• **BRIEF**
Using the material below, return exactly the lines between the one holding "brown calculator [466,357,529,418]" and the one holding "none -> brown headphones [413,564,504,661]", inclusive, and no others.

• **SUPPLIED DATA**
☆ ☆ ☆ ☆ ☆ ☆ ☆
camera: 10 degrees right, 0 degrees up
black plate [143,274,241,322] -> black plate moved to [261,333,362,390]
☆ ☆ ☆ ☆ ☆ ☆ ☆
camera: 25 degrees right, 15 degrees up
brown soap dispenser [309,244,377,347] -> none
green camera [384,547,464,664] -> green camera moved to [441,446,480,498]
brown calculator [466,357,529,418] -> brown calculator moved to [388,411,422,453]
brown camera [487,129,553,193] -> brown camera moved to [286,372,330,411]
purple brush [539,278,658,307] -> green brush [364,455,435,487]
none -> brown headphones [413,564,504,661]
☆ ☆ ☆ ☆ ☆ ☆ ☆
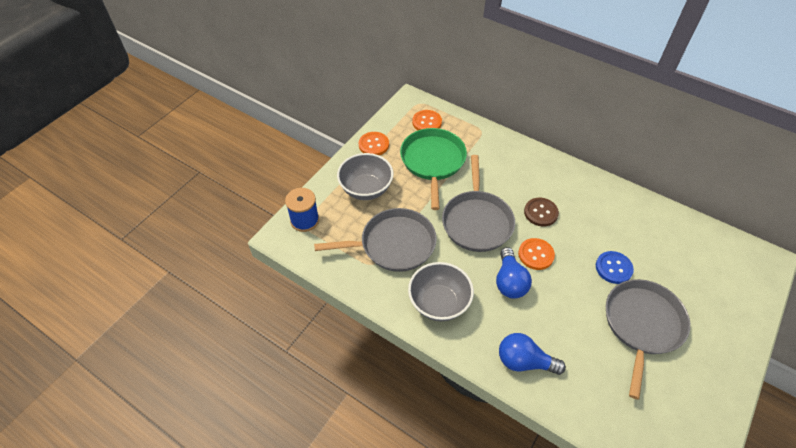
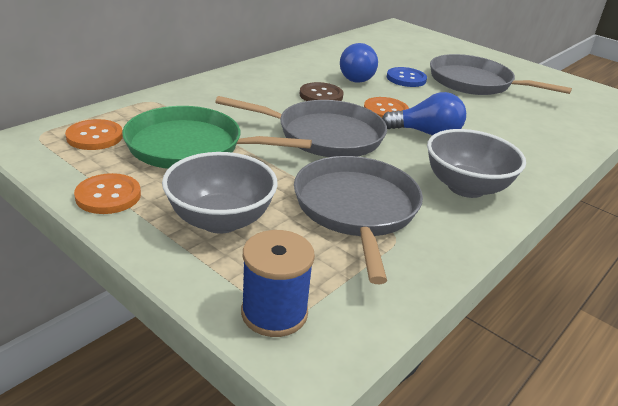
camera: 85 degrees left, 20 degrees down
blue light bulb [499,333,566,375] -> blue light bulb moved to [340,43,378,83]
☆ ☆ ☆ ☆ ☆ ☆ ☆
• **TASK RESULT**
brown calculator [466,357,529,418] -> brown calculator moved to [388,411,422,453]
brown camera [487,129,553,193] -> brown camera moved to [286,372,330,411]
purple brush [539,278,658,307] -> green brush [364,455,435,487]
none -> brown headphones [413,564,504,661]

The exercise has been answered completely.